* **Data excerpts**:
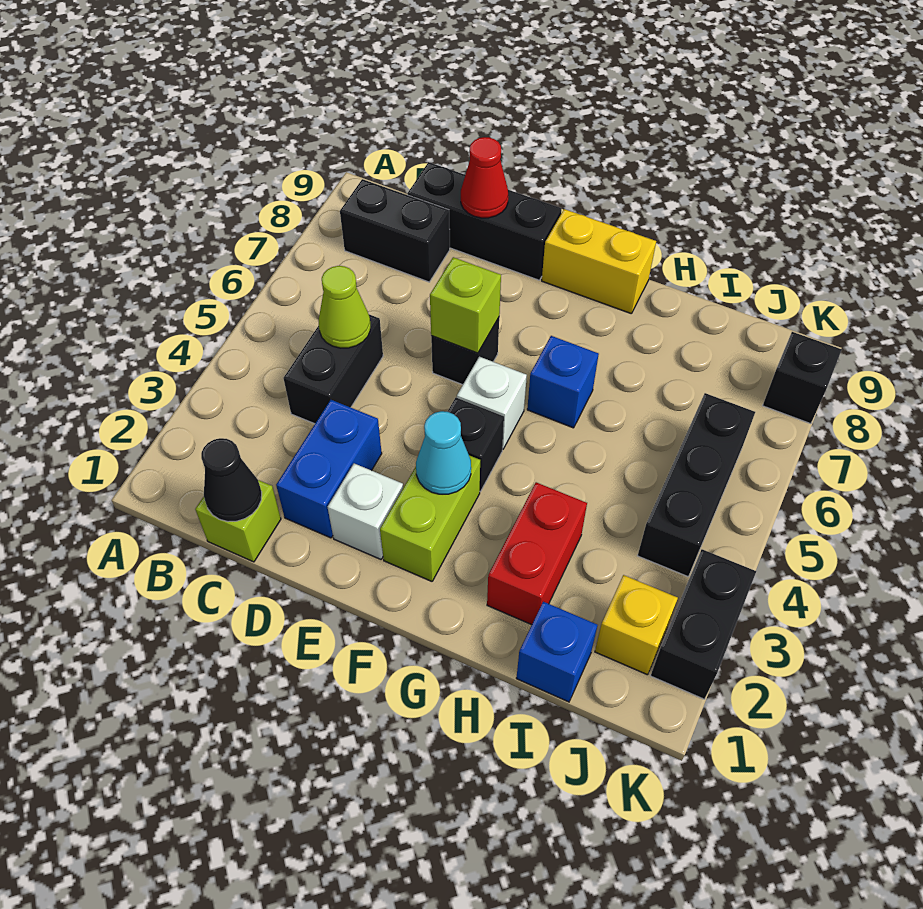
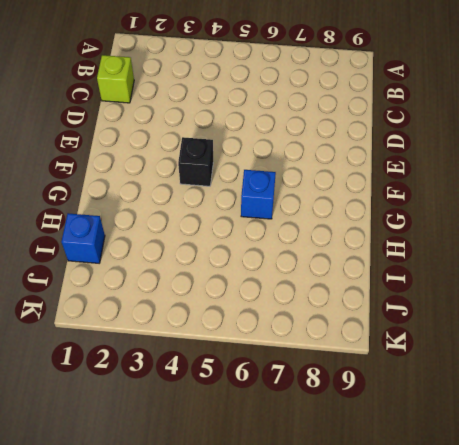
none -> black 1x2 brick [340,179,450,282]
none -> black 1x2 brick [283,315,383,424]
none -> black 1x3 brick [407,162,562,280]

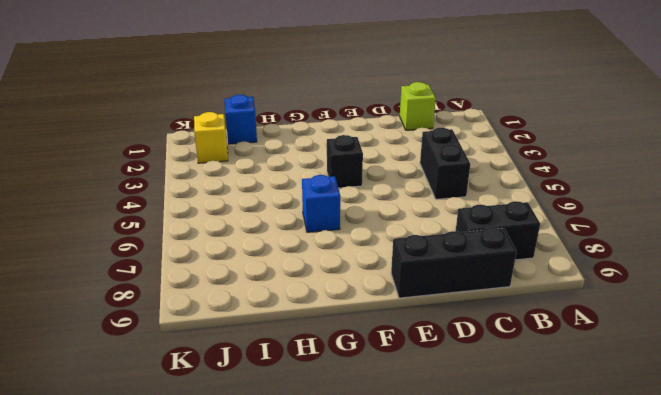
none -> blue 1x2 brick [276,400,382,538]
none -> white 1x1 brick [328,463,403,559]
none -> black 1x1 brick [431,318,499,385]

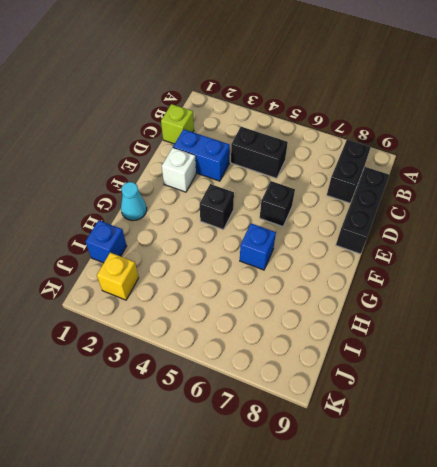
cyan 1x1 cone [121,182,147,221] -> cyan 1x1 cone moved to [416,411,471,494]
none -> lime 1x2 brick [380,455,480,581]
none -> white 1x1 brick [457,357,527,449]
none -> yellow 1x2 brick [542,209,656,314]

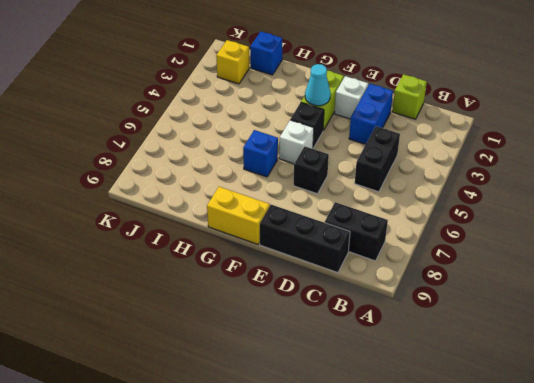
none -> red 1x2 brick [487,482,587,625]
none -> black 1x3 brick [638,393,755,577]
none -> black 1x2 brick [651,549,756,699]

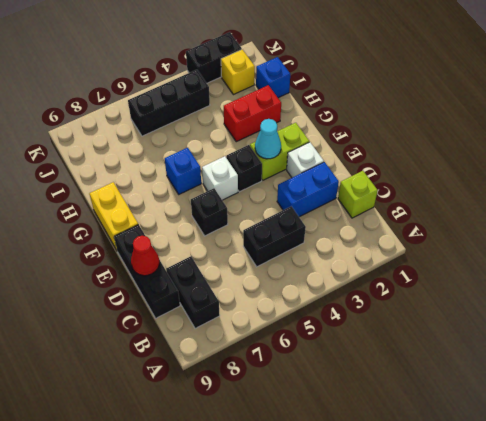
none -> black 1x1 brick [763,332,842,424]
none -> black 1x1 cone [201,438,262,522]
none -> lime 1x1 cone [319,266,370,348]

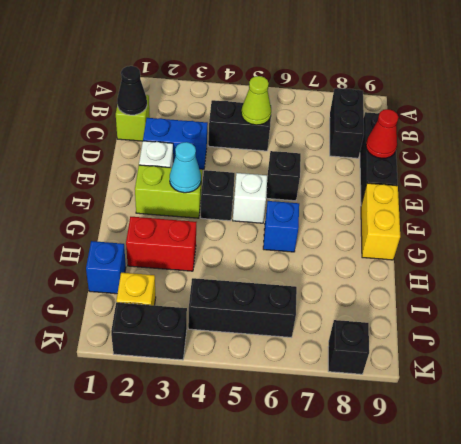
none -> lime 1x1 brick [430,257,501,353]

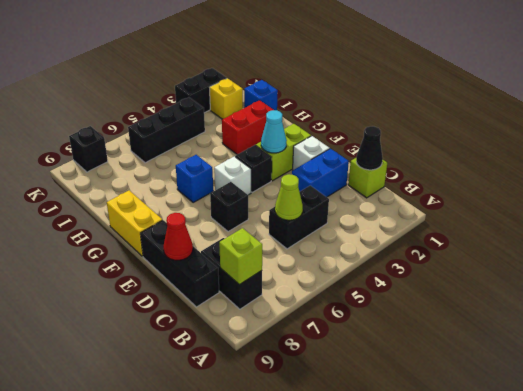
lime 1x1 brick [219,228,262,285] -> lime 1x1 brick moved to [430,257,501,353]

* **Assignment**:
The result should be a verbatim copy of the data, free of pictures.

* **Output below**:
none -> black 1x2 brick [340,179,450,282]
none -> black 1x2 brick [283,315,383,424]
none -> black 1x3 brick [407,162,562,280]

none -> blue 1x2 brick [276,400,382,538]
none -> white 1x1 brick [328,463,403,559]
none -> black 1x1 brick [431,318,499,385]

cyan 1x1 cone [121,182,147,221] -> cyan 1x1 cone moved to [416,411,471,494]
none -> lime 1x2 brick [380,455,480,581]
none -> white 1x1 brick [457,357,527,449]
none -> yellow 1x2 brick [542,209,656,314]

none -> red 1x2 brick [487,482,587,625]
none -> black 1x3 brick [638,393,755,577]
none -> black 1x2 brick [651,549,756,699]

none -> black 1x1 brick [763,332,842,424]
none -> black 1x1 cone [201,438,262,522]
none -> lime 1x1 cone [319,266,370,348]

none -> lime 1x1 brick [430,257,501,353]

lime 1x1 brick [219,228,262,285] -> lime 1x1 brick moved to [430,257,501,353]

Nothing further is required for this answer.